- TASK TO COMPLETE
Below are the records; extract from them the line containing "red round brick A2" to the line containing "black brick D1", both lines included, exactly and with no pictures.

- DATA SUPPLIED
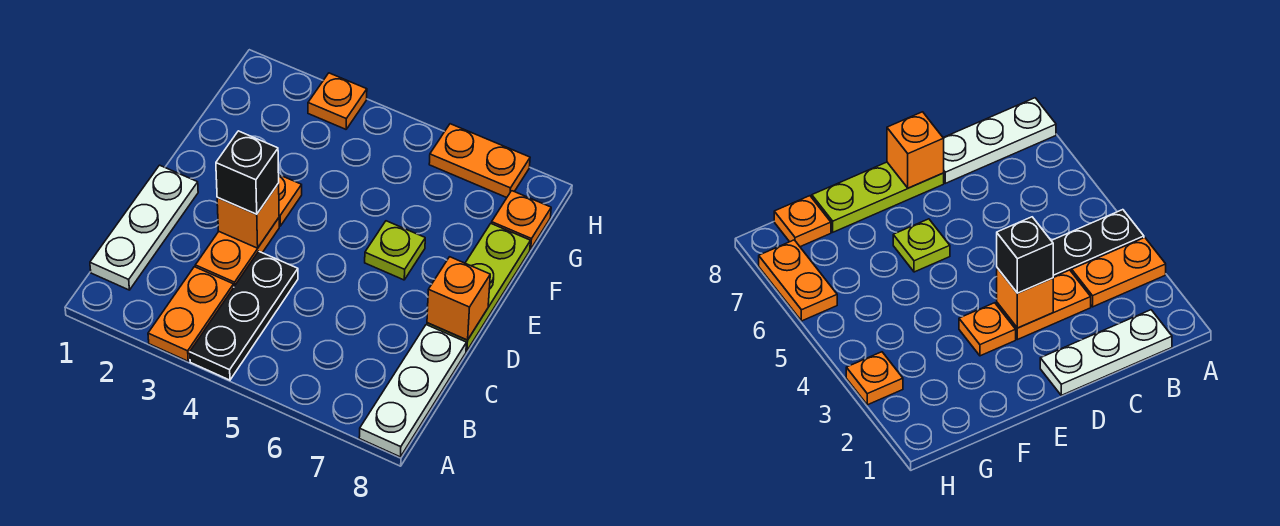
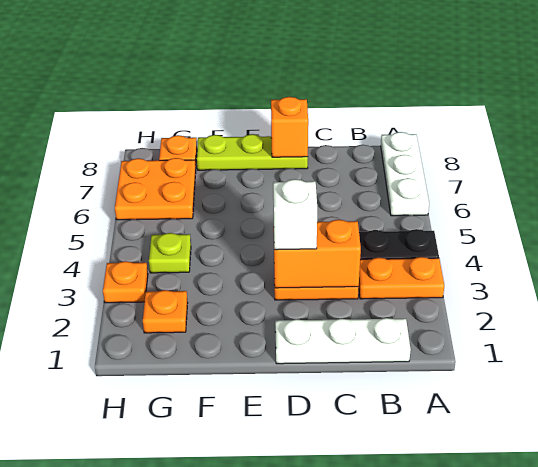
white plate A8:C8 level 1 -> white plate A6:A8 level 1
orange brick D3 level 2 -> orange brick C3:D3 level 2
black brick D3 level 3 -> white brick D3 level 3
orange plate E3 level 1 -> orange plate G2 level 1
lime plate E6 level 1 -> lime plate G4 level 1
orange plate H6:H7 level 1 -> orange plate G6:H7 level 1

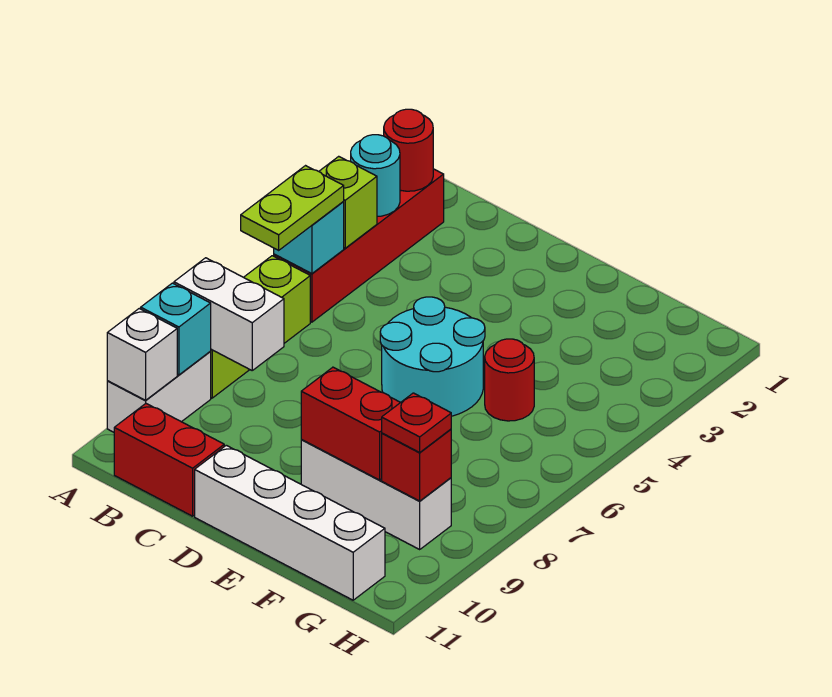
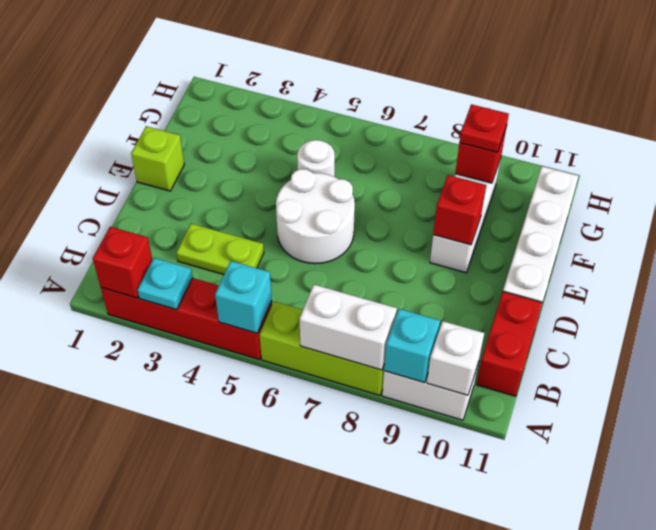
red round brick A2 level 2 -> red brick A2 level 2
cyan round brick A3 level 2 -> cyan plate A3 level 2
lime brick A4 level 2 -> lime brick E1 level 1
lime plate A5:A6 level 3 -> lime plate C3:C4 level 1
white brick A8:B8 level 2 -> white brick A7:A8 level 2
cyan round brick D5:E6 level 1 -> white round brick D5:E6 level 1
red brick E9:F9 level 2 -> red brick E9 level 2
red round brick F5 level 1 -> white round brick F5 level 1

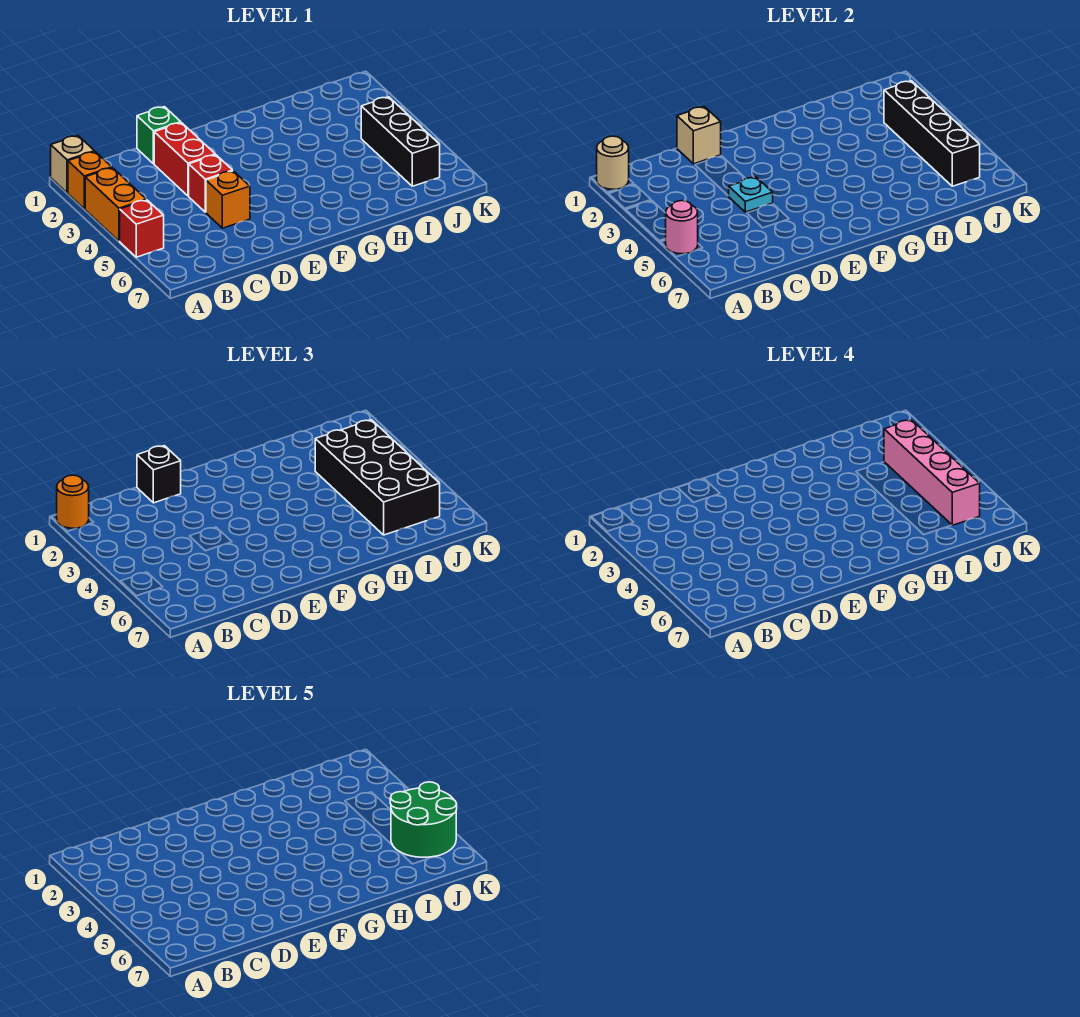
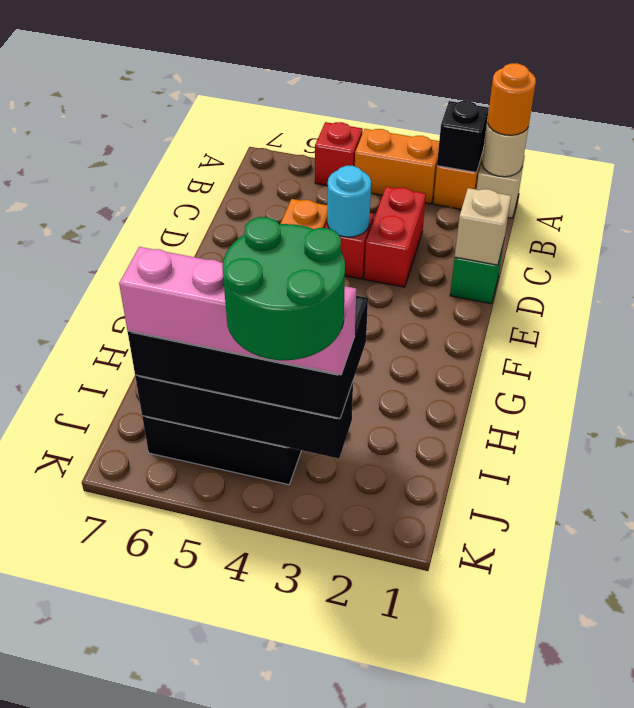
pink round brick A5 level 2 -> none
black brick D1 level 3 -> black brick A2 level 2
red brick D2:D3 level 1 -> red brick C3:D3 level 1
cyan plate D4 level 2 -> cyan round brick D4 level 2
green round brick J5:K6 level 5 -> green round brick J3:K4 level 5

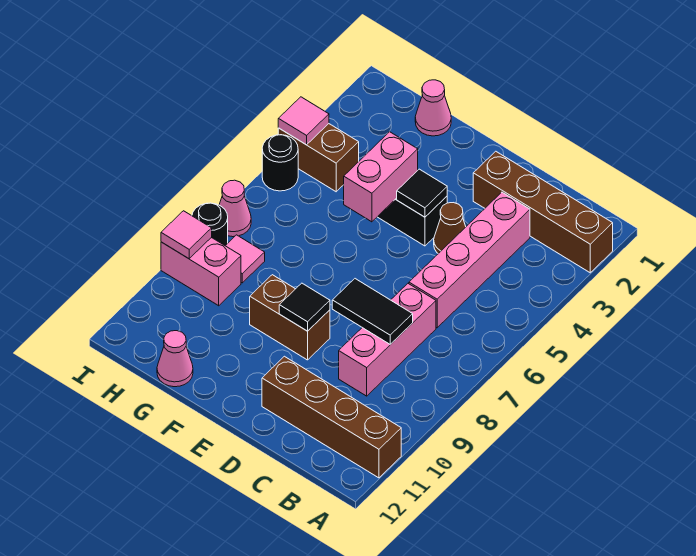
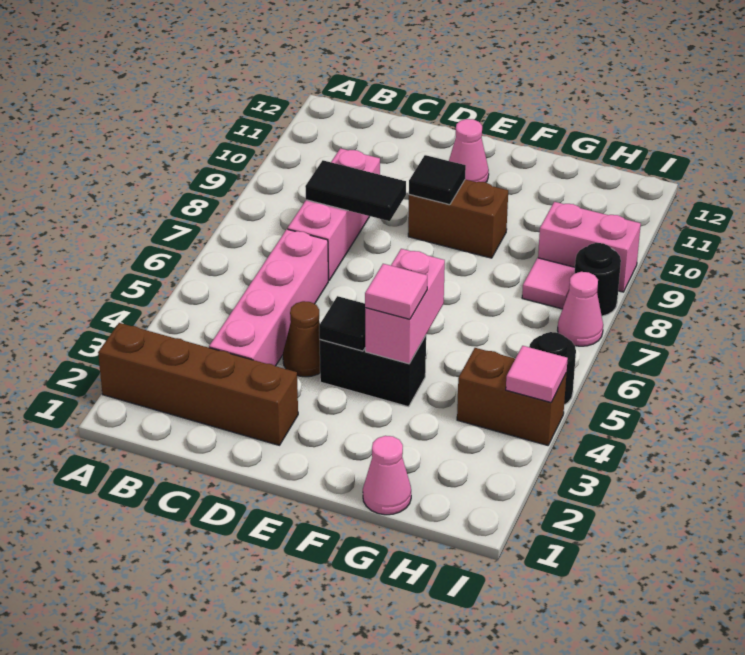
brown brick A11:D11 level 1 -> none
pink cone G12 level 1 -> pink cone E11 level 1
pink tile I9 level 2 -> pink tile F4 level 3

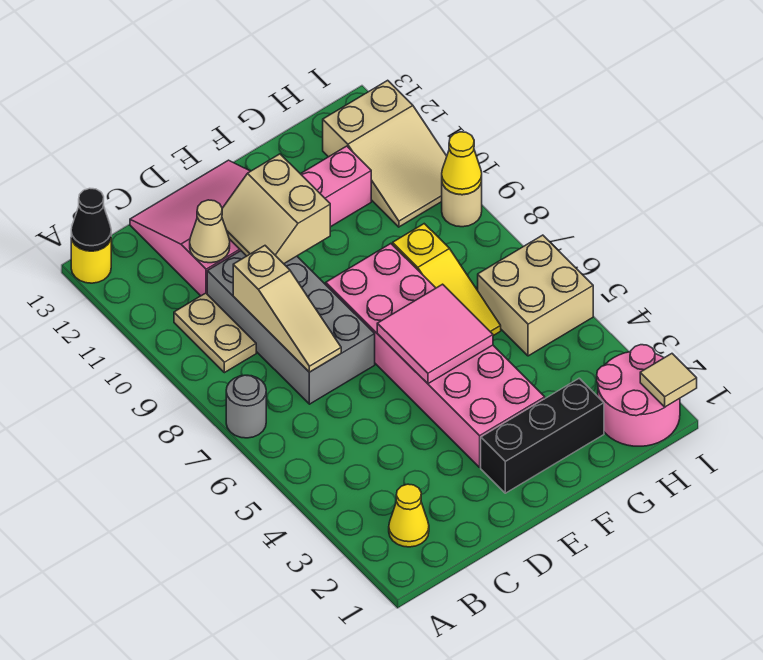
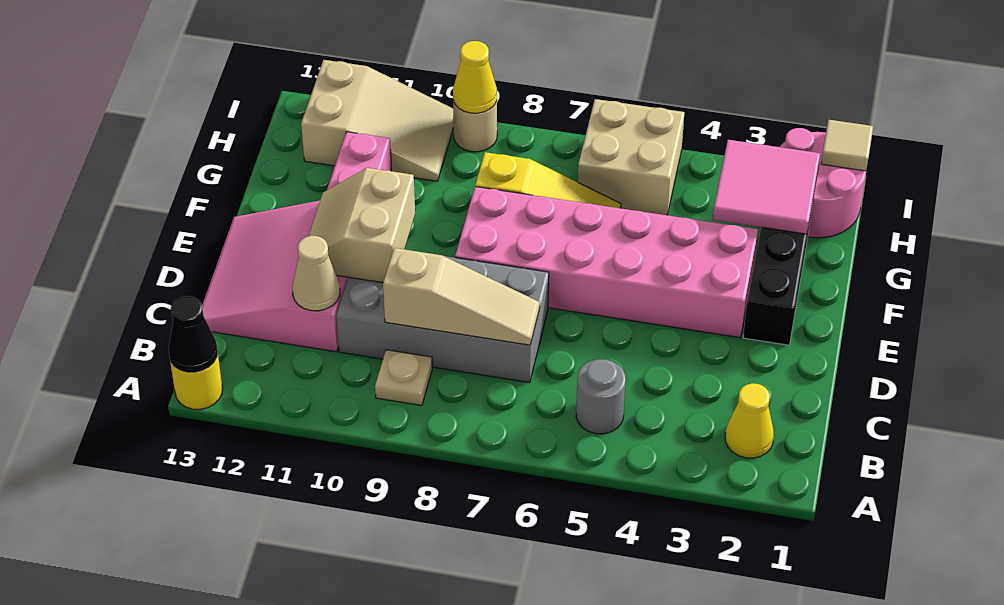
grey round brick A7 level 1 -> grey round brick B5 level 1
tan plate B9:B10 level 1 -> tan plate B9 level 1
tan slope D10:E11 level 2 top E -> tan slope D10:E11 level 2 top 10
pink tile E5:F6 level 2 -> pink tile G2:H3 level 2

- FINISHED EXERCISE
red round brick A2 level 2 -> red brick A2 level 2
cyan round brick A3 level 2 -> cyan plate A3 level 2
lime brick A4 level 2 -> lime brick E1 level 1
lime plate A5:A6 level 3 -> lime plate C3:C4 level 1
white brick A8:B8 level 2 -> white brick A7:A8 level 2
cyan round brick D5:E6 level 1 -> white round brick D5:E6 level 1
red brick E9:F9 level 2 -> red brick E9 level 2
red round brick F5 level 1 -> white round brick F5 level 1

pink round brick A5 level 2 -> none
black brick D1 level 3 -> black brick A2 level 2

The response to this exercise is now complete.